Listing from a dataset:
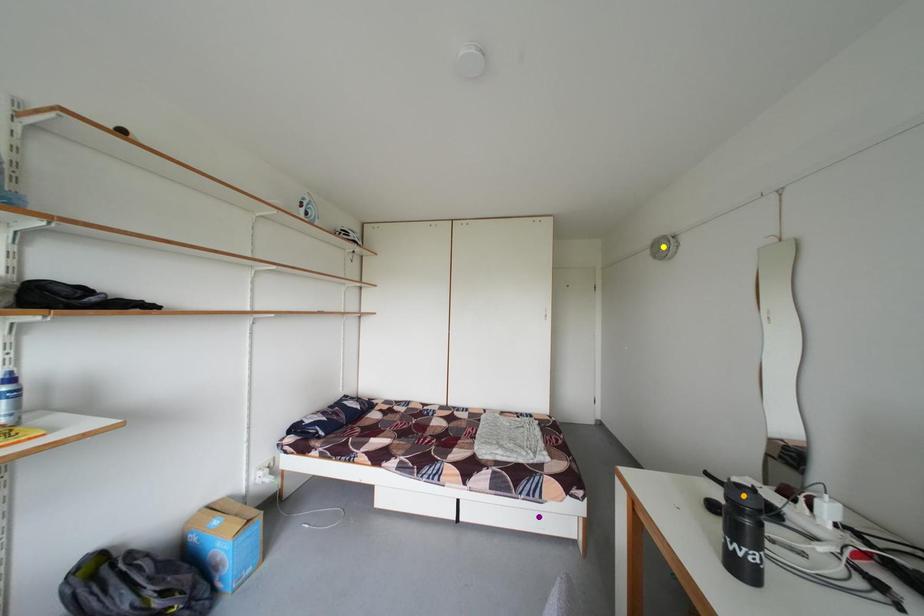
From the picture: Order these from nearest to farthest:
A) yellow point
B) purple point
C) orange point

orange point → purple point → yellow point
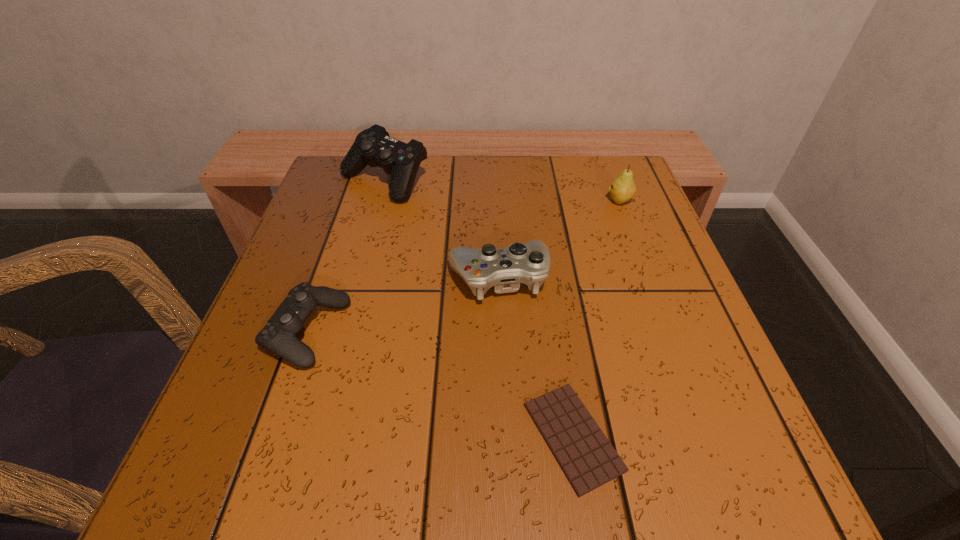
Identify the location of free space located on the back of the fourth tallest object. (336, 251).

Where is `vacant space located 0.260m on the back of the chocolate bar`? vacant space located 0.260m on the back of the chocolate bar is located at coordinates (546, 266).

The image size is (960, 540). Find the location of `control at the far edge`. control at the far edge is located at coordinates (373, 146).

Image resolution: width=960 pixels, height=540 pixels. I want to click on pear positioned at the far edge, so click(x=623, y=188).

In order to click on object at the near edge in this screenshot , I will do `click(588, 460)`.

Locate an element on the screen. Image resolution: width=960 pixels, height=540 pixels. object present at the right edge is located at coordinates point(623,188).

At what (x,y) coordinates should I click in order to perform the action: click on object located at the far left corner. Please return your answer as a coordinate pair (x, y). Looking at the image, I should click on (373, 146).

Identify the location of object present at the far right corner. This screenshot has height=540, width=960. (623, 188).

This screenshot has height=540, width=960. Find the location of `vacant space at the far edge of the desktop`. vacant space at the far edge of the desktop is located at coordinates (496, 164).

Identify the location of vacant space at the near edge of the desktop. (540, 467).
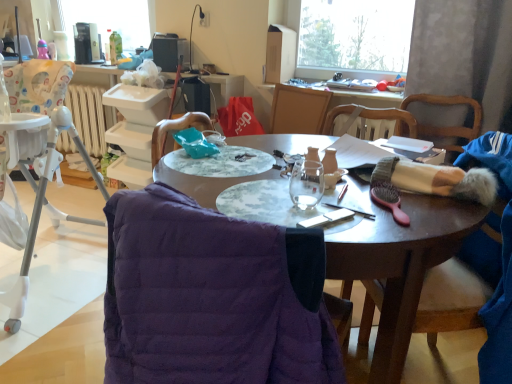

# [Your task]
Please copy the listing above word for word, leaving out the pictures.

# [Solution to this task]
From the picture: Order these from nearest to farthest:
A) yellow point
B) purple point
C) orange point

orange point → purple point → yellow point
Identify the location of free space located on the back of the fourth tallest object. (336, 251).

Where is `vacant space located 0.260m on the back of the chocolate bar`? vacant space located 0.260m on the back of the chocolate bar is located at coordinates (546, 266).

The image size is (960, 540). Find the location of `control at the far edge`. control at the far edge is located at coordinates (373, 146).

Image resolution: width=960 pixels, height=540 pixels. I want to click on pear positioned at the far edge, so click(x=623, y=188).

In order to click on object at the near edge in this screenshot , I will do `click(588, 460)`.

Locate an element on the screen. Image resolution: width=960 pixels, height=540 pixels. object present at the right edge is located at coordinates point(623,188).

At what (x,y) coordinates should I click in order to perform the action: click on object located at the far left corner. Please return your answer as a coordinate pair (x, y). Looking at the image, I should click on (373, 146).

Identify the location of object present at the far right corner. This screenshot has height=540, width=960. (623, 188).

This screenshot has height=540, width=960. Find the location of `vacant space at the far edge of the desktop`. vacant space at the far edge of the desktop is located at coordinates (496, 164).

Identify the location of vacant space at the near edge of the desktop. (540, 467).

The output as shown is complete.